**Données affichées**.
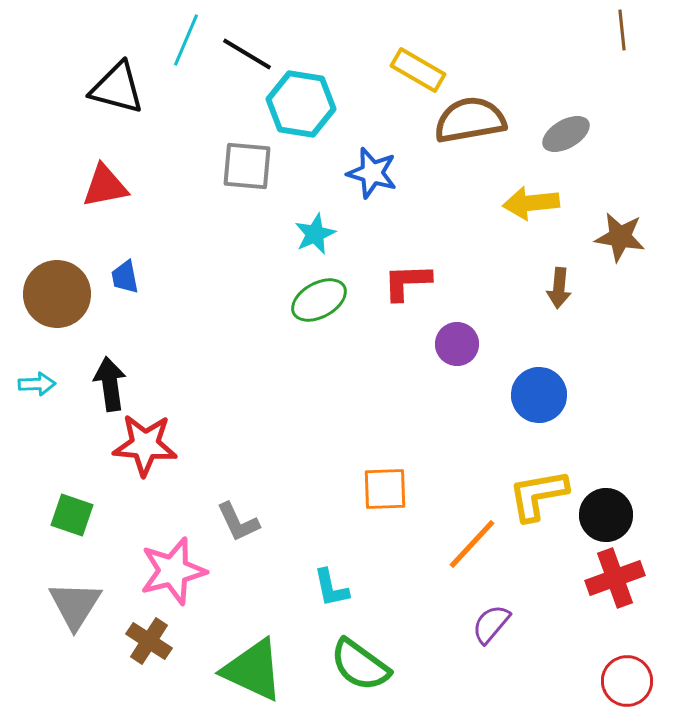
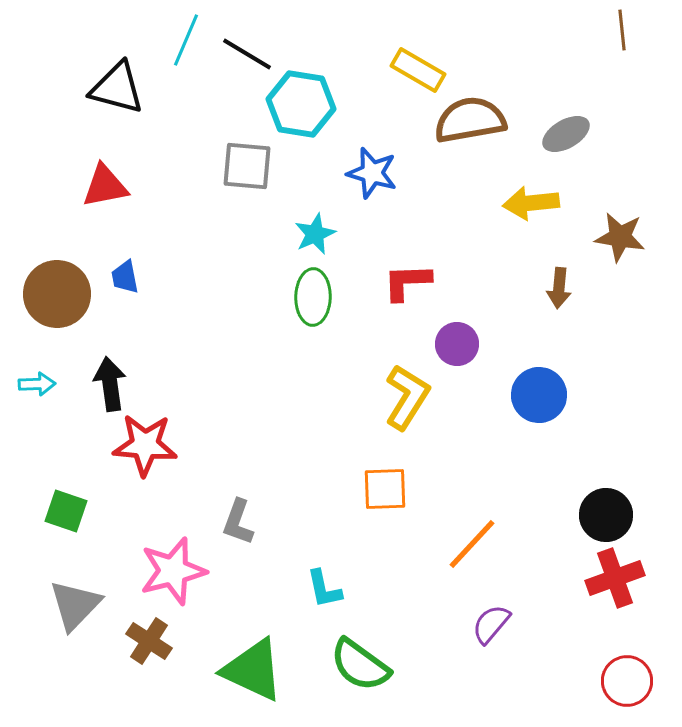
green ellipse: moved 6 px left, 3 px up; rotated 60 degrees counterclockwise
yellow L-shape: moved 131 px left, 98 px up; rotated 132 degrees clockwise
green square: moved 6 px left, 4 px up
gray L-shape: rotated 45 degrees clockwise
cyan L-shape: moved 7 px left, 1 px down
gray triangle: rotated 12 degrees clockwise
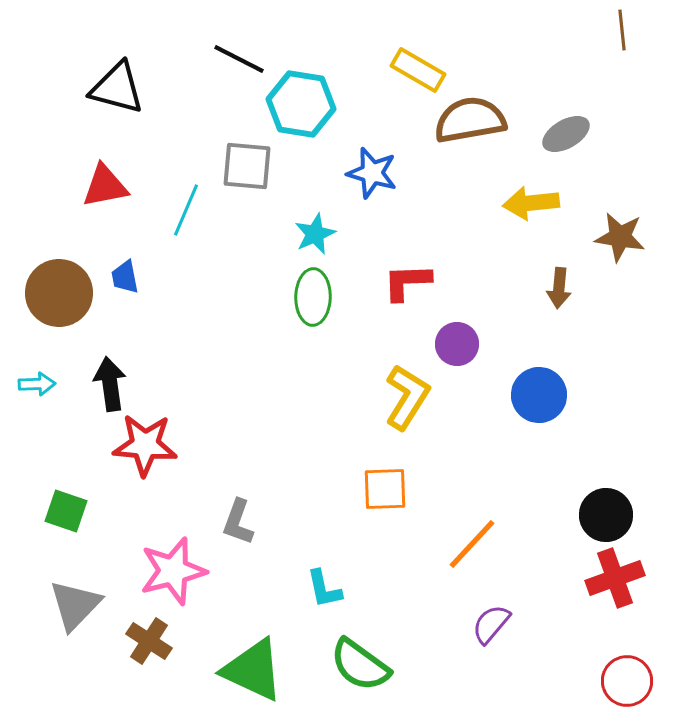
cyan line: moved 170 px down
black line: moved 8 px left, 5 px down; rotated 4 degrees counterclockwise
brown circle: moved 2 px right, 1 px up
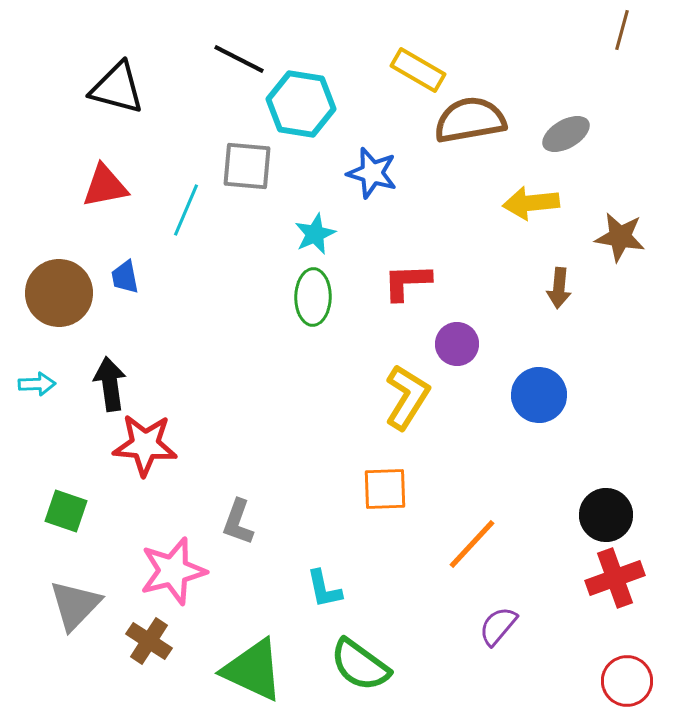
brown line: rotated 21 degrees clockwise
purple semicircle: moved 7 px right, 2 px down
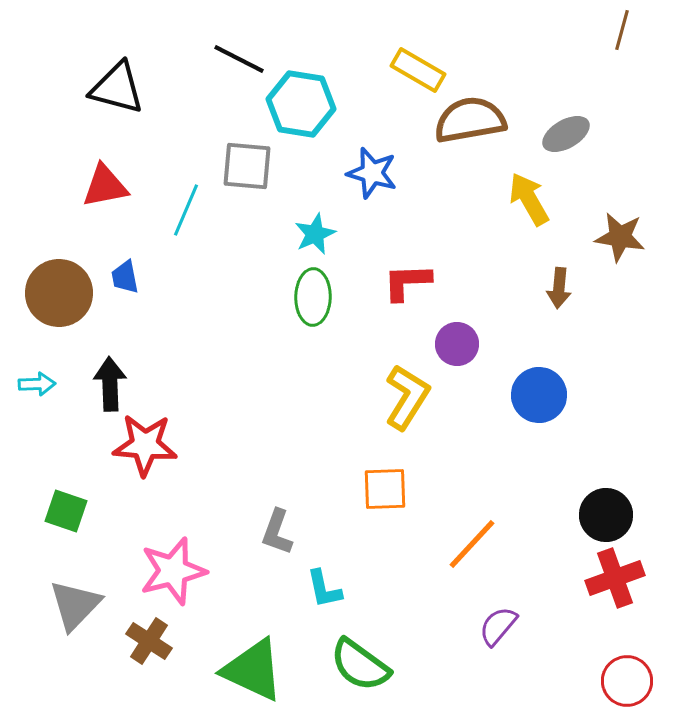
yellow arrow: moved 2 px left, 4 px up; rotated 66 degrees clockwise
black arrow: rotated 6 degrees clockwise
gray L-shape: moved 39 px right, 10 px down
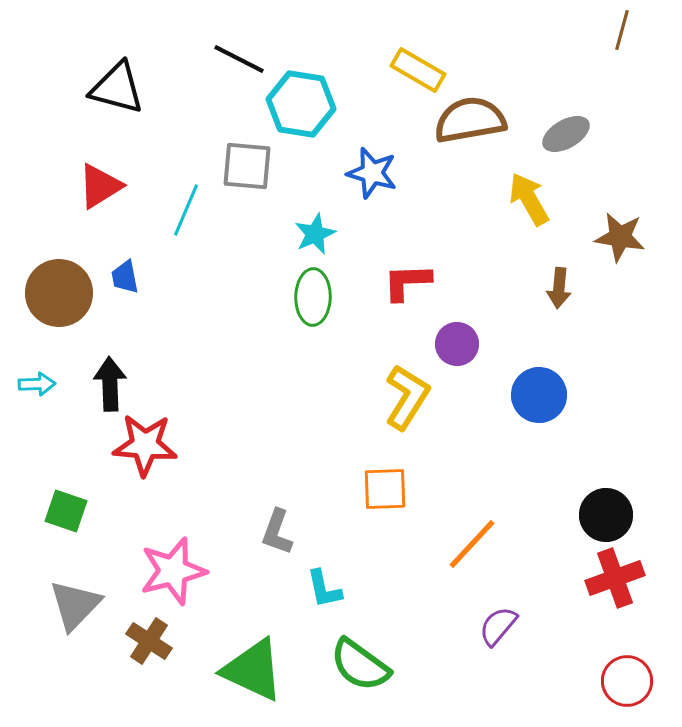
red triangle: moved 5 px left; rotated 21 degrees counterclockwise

**Objectif**. Présentez toutes les lignes des entrées sous forme de tableau Markdown, avec une colonne « N° » pour le numéro de rang et une colonne « Texte » pour la ligne, sans les lignes vides. Laissez les images hors du tableau.

**Résultat obtenu**.
| N° | Texte |
|---|---|
| 1 | green ellipse: moved 6 px left, 3 px up; rotated 60 degrees counterclockwise |
| 2 | yellow L-shape: moved 131 px left, 98 px up; rotated 132 degrees clockwise |
| 3 | green square: moved 6 px left, 4 px up |
| 4 | gray L-shape: rotated 45 degrees clockwise |
| 5 | cyan L-shape: moved 7 px left, 1 px down |
| 6 | gray triangle: rotated 12 degrees clockwise |
| 7 | cyan line: moved 170 px down |
| 8 | black line: moved 8 px left, 5 px down; rotated 4 degrees counterclockwise |
| 9 | brown circle: moved 2 px right, 1 px up |
| 10 | brown line: rotated 21 degrees clockwise |
| 11 | purple semicircle: moved 7 px right, 2 px down |
| 12 | yellow arrow: moved 2 px left, 4 px up; rotated 66 degrees clockwise |
| 13 | black arrow: rotated 6 degrees clockwise |
| 14 | gray L-shape: moved 39 px right, 10 px down |
| 15 | red triangle: moved 5 px left; rotated 21 degrees counterclockwise |